— EXERCISE —
In the entries below, the lines from the one with "gift middle right" through the one with "to top right" are to be copied exactly; both ends count.

──────── INFORMATION GIVEN

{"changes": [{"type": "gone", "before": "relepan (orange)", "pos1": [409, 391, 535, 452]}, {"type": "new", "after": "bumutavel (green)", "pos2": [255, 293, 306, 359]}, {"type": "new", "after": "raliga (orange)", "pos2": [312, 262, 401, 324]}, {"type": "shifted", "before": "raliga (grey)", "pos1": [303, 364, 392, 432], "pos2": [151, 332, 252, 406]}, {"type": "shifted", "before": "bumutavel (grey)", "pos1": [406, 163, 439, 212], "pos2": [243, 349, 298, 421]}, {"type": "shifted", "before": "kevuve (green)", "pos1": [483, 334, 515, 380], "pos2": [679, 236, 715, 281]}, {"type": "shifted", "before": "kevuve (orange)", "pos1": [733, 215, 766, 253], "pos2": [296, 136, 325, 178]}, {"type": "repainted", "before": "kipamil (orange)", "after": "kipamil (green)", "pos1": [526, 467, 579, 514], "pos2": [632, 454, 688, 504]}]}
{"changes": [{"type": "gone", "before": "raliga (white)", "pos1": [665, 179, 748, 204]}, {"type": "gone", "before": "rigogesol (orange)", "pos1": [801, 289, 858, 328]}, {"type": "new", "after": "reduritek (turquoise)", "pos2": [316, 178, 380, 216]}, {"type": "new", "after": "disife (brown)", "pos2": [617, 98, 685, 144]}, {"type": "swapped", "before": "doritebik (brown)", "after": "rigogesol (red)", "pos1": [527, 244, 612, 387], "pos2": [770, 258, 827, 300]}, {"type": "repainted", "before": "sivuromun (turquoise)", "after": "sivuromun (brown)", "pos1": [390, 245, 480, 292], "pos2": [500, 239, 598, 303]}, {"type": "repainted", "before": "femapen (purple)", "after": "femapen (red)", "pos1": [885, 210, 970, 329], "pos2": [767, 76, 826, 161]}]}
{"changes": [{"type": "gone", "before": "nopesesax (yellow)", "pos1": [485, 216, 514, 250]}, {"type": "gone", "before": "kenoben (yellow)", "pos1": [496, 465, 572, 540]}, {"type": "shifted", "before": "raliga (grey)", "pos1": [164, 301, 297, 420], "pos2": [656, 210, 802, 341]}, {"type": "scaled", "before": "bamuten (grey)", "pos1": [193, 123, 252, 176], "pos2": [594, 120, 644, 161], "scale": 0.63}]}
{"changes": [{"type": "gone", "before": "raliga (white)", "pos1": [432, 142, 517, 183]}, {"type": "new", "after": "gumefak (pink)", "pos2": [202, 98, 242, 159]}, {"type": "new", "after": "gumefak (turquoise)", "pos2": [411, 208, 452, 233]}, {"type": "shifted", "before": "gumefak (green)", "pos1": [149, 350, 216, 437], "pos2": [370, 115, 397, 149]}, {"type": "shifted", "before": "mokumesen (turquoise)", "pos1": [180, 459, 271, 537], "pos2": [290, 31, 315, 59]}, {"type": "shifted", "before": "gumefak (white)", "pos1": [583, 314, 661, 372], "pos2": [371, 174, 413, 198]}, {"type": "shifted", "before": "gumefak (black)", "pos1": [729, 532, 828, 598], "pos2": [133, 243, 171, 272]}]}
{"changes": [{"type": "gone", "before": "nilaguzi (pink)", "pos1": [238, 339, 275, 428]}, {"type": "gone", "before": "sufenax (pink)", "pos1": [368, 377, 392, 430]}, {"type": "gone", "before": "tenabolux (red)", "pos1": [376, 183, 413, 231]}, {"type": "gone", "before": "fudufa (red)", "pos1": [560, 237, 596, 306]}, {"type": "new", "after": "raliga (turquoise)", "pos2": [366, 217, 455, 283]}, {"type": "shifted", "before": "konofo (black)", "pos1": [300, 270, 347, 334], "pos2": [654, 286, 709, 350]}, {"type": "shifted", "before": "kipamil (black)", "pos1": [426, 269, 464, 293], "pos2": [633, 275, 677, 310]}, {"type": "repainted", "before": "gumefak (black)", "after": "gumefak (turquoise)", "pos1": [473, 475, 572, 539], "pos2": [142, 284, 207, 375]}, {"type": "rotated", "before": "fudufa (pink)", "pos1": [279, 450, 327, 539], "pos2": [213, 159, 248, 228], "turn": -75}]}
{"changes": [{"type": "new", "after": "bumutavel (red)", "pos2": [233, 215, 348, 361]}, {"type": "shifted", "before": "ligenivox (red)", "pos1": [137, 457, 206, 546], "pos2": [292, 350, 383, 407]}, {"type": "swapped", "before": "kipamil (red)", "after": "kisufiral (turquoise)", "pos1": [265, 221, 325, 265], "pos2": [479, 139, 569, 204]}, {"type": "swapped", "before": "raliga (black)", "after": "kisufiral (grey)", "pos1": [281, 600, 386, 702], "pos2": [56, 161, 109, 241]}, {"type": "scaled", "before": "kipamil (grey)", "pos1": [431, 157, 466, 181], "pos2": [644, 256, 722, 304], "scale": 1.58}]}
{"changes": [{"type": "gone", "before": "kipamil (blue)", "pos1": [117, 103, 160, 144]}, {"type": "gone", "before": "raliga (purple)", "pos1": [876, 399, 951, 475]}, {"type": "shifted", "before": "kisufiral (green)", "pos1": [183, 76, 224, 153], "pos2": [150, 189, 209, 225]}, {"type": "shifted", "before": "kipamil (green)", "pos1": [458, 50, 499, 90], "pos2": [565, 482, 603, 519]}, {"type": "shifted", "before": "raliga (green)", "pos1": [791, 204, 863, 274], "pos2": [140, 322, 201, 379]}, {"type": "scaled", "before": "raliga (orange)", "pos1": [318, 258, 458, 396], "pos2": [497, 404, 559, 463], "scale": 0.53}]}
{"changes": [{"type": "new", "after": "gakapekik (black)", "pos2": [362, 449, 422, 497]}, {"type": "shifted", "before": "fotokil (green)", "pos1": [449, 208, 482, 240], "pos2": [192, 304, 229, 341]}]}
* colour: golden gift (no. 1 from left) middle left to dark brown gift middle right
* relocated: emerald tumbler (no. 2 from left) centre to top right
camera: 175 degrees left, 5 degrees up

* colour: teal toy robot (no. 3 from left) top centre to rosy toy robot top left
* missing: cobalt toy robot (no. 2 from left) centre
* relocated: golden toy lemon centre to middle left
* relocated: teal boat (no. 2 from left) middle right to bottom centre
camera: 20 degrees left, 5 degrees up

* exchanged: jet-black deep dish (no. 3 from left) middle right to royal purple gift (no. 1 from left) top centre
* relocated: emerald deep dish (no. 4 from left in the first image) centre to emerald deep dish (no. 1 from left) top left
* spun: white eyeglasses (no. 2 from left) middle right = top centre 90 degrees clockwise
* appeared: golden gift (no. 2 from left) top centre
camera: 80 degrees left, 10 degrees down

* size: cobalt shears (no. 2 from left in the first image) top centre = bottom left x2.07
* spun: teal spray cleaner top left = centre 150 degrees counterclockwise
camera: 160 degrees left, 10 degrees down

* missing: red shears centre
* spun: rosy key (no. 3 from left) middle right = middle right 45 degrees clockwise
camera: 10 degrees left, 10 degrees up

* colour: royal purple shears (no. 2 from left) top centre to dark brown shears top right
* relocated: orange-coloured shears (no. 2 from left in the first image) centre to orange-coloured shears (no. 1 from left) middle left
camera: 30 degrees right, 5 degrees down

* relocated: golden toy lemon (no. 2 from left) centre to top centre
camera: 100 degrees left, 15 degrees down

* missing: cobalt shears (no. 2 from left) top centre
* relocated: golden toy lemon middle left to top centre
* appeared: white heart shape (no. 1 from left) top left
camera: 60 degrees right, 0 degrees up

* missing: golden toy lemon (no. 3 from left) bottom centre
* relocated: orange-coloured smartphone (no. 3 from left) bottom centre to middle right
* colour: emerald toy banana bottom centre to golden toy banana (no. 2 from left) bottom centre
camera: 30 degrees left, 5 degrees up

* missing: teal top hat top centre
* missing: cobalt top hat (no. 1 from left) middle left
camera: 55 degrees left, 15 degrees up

────────────────

— WRITTEN RESPONSE —
* colour: golden gift (no. 1 from left) middle left to dark brown gift middle right
* relocated: emerald tumbler (no. 2 from left) centre to top right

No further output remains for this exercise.